Records for this task
.....

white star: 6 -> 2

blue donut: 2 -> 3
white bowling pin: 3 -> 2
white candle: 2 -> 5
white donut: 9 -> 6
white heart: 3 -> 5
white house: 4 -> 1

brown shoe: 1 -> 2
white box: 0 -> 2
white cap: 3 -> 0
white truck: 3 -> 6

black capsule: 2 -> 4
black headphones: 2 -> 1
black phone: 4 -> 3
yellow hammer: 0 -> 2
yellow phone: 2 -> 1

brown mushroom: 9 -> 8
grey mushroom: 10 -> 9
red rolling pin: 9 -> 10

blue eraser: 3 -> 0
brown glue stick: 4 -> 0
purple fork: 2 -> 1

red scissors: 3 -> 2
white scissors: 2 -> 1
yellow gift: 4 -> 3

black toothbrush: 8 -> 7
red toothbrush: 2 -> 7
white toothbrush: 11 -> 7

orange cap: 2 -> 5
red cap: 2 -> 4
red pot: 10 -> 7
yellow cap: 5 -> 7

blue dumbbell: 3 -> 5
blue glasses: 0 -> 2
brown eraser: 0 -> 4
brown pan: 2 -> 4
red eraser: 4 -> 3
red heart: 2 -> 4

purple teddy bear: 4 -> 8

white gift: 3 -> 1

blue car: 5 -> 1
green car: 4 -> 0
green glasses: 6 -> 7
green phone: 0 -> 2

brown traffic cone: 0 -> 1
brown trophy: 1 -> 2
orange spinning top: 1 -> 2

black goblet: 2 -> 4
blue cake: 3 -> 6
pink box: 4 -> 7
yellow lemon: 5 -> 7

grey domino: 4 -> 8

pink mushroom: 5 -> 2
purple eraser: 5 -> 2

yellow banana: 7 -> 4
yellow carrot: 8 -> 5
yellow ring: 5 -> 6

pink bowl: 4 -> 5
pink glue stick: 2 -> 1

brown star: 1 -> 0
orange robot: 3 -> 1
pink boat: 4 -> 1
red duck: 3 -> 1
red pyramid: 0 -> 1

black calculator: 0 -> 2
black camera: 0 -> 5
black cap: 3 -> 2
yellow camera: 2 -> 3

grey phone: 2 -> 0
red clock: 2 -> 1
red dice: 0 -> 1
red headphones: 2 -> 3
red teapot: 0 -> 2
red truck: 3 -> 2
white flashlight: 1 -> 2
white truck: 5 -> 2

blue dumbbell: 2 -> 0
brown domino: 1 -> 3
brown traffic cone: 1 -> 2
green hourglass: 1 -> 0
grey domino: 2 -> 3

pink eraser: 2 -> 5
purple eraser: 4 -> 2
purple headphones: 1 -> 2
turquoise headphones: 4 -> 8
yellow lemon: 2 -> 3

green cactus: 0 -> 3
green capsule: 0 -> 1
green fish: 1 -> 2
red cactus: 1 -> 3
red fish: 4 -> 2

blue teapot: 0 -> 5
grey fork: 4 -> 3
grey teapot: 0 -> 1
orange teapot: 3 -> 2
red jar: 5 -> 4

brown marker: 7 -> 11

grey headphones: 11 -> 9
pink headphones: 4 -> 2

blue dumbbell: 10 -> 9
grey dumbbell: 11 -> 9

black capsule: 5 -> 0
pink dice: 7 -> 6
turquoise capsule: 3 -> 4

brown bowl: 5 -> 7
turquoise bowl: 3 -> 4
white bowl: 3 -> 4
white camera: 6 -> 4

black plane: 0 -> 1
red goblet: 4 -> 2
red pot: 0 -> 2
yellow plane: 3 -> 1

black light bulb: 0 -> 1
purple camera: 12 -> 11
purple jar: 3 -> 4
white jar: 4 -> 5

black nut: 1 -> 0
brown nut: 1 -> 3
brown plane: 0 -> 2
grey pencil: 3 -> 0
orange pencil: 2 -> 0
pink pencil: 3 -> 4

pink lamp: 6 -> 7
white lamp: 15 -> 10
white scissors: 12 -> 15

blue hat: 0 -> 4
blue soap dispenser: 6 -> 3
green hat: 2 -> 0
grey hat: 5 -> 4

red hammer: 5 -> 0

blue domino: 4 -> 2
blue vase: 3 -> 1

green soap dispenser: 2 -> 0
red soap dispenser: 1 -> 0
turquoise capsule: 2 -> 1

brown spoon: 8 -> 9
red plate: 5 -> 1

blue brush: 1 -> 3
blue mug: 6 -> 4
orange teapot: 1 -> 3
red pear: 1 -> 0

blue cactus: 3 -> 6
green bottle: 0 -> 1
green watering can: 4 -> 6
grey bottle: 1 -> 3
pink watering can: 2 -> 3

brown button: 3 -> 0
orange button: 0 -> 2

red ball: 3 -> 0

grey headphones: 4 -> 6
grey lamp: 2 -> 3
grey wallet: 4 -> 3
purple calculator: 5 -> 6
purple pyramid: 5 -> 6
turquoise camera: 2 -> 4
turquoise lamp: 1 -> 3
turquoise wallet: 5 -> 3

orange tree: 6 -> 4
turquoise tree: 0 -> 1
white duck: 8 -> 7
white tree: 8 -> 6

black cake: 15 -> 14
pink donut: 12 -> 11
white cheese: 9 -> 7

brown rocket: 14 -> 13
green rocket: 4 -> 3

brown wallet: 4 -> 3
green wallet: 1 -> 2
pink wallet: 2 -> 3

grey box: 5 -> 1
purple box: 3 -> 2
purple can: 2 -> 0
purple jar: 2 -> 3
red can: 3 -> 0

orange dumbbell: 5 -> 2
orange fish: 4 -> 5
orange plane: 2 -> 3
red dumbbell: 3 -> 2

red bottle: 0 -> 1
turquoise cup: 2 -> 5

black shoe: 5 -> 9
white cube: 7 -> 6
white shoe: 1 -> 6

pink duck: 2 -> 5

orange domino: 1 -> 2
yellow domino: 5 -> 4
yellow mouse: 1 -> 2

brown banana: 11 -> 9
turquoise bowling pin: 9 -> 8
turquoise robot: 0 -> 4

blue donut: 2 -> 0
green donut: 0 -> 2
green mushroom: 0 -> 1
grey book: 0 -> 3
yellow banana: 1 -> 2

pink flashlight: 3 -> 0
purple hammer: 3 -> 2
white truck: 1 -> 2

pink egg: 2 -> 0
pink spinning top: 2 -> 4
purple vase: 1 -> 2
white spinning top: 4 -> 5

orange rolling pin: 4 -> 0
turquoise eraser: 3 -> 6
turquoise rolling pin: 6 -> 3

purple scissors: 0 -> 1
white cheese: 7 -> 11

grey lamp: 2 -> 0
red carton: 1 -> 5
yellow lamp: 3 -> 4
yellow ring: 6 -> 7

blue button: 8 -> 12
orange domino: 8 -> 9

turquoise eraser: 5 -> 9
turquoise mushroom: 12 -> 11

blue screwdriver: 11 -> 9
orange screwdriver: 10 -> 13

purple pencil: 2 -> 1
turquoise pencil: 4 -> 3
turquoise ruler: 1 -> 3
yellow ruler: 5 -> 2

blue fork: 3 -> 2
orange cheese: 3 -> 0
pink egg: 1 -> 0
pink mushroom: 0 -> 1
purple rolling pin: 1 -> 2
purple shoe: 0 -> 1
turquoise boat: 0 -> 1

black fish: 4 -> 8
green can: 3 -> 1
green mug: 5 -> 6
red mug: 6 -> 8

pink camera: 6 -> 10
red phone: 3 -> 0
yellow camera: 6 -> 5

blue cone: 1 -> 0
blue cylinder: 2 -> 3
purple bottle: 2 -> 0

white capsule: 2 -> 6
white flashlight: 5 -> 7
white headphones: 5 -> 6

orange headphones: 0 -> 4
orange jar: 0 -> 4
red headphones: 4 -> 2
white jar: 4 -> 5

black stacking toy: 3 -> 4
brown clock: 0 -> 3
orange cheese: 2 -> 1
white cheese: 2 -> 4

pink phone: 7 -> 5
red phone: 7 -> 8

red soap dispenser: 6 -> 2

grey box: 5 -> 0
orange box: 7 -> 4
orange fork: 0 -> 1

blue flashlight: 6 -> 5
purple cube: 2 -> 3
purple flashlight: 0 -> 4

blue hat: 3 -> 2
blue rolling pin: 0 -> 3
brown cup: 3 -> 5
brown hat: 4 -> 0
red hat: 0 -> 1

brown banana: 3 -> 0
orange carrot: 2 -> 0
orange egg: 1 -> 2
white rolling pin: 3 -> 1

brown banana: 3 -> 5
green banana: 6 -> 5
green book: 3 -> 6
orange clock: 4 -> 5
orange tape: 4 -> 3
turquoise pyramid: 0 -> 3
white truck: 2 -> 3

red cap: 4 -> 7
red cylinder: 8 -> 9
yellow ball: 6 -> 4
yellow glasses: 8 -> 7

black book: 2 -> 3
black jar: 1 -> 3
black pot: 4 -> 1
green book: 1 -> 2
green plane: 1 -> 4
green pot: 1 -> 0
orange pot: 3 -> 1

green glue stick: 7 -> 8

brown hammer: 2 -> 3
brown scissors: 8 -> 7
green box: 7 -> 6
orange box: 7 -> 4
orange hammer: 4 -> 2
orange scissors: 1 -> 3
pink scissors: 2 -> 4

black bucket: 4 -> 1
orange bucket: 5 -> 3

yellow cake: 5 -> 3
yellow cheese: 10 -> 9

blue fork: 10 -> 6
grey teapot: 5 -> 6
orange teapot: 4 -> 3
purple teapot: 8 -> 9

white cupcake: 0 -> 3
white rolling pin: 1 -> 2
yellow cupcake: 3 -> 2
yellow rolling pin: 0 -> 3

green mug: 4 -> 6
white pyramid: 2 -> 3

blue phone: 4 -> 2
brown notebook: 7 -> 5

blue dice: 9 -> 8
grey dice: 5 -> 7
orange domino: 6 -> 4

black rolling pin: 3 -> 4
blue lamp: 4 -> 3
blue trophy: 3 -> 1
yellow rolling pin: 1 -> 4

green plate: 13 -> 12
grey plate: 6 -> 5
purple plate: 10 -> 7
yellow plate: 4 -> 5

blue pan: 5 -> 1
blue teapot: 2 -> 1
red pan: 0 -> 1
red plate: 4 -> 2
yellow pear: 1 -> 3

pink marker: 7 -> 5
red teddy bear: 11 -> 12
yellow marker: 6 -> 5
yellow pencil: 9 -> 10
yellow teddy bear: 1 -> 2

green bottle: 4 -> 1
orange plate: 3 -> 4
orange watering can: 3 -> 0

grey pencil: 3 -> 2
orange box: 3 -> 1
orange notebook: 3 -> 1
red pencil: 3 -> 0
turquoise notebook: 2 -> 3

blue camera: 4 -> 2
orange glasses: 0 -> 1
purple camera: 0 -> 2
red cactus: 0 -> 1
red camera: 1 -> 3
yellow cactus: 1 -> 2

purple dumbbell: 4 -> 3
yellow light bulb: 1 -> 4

.....

What the exercise asks
Using the entries shown above, reproduce verbatim the lines from the line bearing "red carton: 1 -> 5" to the line bearing "purple pencil: 2 -> 1", inclusive.

Task answer
red carton: 1 -> 5
yellow lamp: 3 -> 4
yellow ring: 6 -> 7

blue button: 8 -> 12
orange domino: 8 -> 9

turquoise eraser: 5 -> 9
turquoise mushroom: 12 -> 11

blue screwdriver: 11 -> 9
orange screwdriver: 10 -> 13

purple pencil: 2 -> 1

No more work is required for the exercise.